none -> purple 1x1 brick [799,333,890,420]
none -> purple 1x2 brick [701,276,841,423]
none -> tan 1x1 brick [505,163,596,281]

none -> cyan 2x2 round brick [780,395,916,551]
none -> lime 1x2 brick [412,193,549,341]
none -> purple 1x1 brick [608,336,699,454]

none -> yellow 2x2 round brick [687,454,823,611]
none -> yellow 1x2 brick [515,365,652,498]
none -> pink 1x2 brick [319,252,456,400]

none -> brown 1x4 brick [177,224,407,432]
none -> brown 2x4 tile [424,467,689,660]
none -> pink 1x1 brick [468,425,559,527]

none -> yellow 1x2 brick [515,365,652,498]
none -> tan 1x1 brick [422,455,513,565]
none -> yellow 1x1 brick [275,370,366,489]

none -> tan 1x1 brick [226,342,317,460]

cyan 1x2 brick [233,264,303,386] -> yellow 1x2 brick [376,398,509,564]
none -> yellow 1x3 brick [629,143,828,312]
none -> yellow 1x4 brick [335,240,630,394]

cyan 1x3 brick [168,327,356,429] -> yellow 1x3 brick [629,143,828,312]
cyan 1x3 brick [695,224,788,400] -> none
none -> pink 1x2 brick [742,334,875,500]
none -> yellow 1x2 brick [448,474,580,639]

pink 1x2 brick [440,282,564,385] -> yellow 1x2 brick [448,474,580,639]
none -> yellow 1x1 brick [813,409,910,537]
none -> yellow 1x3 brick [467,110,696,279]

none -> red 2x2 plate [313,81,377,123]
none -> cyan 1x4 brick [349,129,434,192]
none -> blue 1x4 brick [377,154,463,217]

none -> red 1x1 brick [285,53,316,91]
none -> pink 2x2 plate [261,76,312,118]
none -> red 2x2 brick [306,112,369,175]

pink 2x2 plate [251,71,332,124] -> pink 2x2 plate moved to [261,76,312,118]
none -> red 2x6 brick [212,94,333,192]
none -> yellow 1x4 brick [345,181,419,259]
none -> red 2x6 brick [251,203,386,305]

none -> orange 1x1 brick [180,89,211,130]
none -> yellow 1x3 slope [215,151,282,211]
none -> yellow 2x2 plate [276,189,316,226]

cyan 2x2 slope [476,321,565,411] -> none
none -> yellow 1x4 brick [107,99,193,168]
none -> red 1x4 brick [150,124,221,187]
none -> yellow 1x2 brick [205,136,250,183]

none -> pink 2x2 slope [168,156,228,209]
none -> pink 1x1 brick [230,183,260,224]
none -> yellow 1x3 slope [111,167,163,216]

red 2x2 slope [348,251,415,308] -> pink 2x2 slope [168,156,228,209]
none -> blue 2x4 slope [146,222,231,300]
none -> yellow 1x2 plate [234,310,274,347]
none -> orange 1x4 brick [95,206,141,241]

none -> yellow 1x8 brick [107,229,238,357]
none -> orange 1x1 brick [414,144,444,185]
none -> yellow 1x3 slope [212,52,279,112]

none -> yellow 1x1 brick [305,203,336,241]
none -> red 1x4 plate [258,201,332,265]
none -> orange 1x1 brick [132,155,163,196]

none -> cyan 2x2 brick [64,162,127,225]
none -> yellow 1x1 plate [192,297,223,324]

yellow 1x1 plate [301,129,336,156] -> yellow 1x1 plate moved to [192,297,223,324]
□ □ □
_Task to carry out_. Each record is to be transcribed exactly and in full.

_Answer space_.
none -> purple 1x1 brick [799,333,890,420]
none -> purple 1x2 brick [701,276,841,423]
none -> tan 1x1 brick [505,163,596,281]

none -> cyan 2x2 round brick [780,395,916,551]
none -> lime 1x2 brick [412,193,549,341]
none -> purple 1x1 brick [608,336,699,454]

none -> yellow 2x2 round brick [687,454,823,611]
none -> yellow 1x2 brick [515,365,652,498]
none -> pink 1x2 brick [319,252,456,400]

none -> brown 1x4 brick [177,224,407,432]
none -> brown 2x4 tile [424,467,689,660]
none -> pink 1x1 brick [468,425,559,527]

none -> yellow 1x2 brick [515,365,652,498]
none -> tan 1x1 brick [422,455,513,565]
none -> yellow 1x1 brick [275,370,366,489]

none -> tan 1x1 brick [226,342,317,460]

cyan 1x2 brick [233,264,303,386] -> yellow 1x2 brick [376,398,509,564]
none -> yellow 1x3 brick [629,143,828,312]
none -> yellow 1x4 brick [335,240,630,394]

cyan 1x3 brick [168,327,356,429] -> yellow 1x3 brick [629,143,828,312]
cyan 1x3 brick [695,224,788,400] -> none
none -> pink 1x2 brick [742,334,875,500]
none -> yellow 1x2 brick [448,474,580,639]

pink 1x2 brick [440,282,564,385] -> yellow 1x2 brick [448,474,580,639]
none -> yellow 1x1 brick [813,409,910,537]
none -> yellow 1x3 brick [467,110,696,279]

none -> red 2x2 plate [313,81,377,123]
none -> cyan 1x4 brick [349,129,434,192]
none -> blue 1x4 brick [377,154,463,217]

none -> red 1x1 brick [285,53,316,91]
none -> pink 2x2 plate [261,76,312,118]
none -> red 2x2 brick [306,112,369,175]

pink 2x2 plate [251,71,332,124] -> pink 2x2 plate moved to [261,76,312,118]
none -> red 2x6 brick [212,94,333,192]
none -> yellow 1x4 brick [345,181,419,259]
none -> red 2x6 brick [251,203,386,305]

none -> orange 1x1 brick [180,89,211,130]
none -> yellow 1x3 slope [215,151,282,211]
none -> yellow 2x2 plate [276,189,316,226]

cyan 2x2 slope [476,321,565,411] -> none
none -> yellow 1x4 brick [107,99,193,168]
none -> red 1x4 brick [150,124,221,187]
none -> yellow 1x2 brick [205,136,250,183]

none -> pink 2x2 slope [168,156,228,209]
none -> pink 1x1 brick [230,183,260,224]
none -> yellow 1x3 slope [111,167,163,216]

red 2x2 slope [348,251,415,308] -> pink 2x2 slope [168,156,228,209]
none -> blue 2x4 slope [146,222,231,300]
none -> yellow 1x2 plate [234,310,274,347]
none -> orange 1x4 brick [95,206,141,241]

none -> yellow 1x8 brick [107,229,238,357]
none -> orange 1x1 brick [414,144,444,185]
none -> yellow 1x3 slope [212,52,279,112]

none -> yellow 1x1 brick [305,203,336,241]
none -> red 1x4 plate [258,201,332,265]
none -> orange 1x1 brick [132,155,163,196]

none -> cyan 2x2 brick [64,162,127,225]
none -> yellow 1x1 plate [192,297,223,324]

yellow 1x1 plate [301,129,336,156] -> yellow 1x1 plate moved to [192,297,223,324]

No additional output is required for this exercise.